**Task brief**
Each line of the data below that carries the word "green" needs to be copied.

**Provided information**
* * * * * * * * *

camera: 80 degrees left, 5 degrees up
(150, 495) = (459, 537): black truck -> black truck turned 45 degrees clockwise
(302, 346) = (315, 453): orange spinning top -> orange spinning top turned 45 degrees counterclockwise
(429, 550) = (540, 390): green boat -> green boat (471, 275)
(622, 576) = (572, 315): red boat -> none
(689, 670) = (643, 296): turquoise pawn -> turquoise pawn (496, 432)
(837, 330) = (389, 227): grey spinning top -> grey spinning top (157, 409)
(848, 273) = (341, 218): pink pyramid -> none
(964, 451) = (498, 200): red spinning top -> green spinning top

* * * * * * * * *

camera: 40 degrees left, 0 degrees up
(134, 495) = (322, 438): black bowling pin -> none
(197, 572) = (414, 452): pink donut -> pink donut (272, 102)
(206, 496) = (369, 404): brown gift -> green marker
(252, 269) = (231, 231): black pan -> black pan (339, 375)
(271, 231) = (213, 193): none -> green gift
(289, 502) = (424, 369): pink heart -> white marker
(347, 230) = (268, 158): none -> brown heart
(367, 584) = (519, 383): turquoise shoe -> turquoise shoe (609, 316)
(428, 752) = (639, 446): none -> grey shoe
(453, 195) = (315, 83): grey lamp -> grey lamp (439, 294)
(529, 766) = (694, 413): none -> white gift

* * * * * * * * *

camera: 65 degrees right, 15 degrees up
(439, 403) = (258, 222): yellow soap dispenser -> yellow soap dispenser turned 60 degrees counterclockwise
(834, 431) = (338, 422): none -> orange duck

* * * * * * * * *

**Answer to the problem**
(429, 550) = (540, 390): green boat -> green boat (471, 275)
(964, 451) = (498, 200): red spinning top -> green spinning top
(206, 496) = (369, 404): brown gift -> green marker
(271, 231) = (213, 193): none -> green gift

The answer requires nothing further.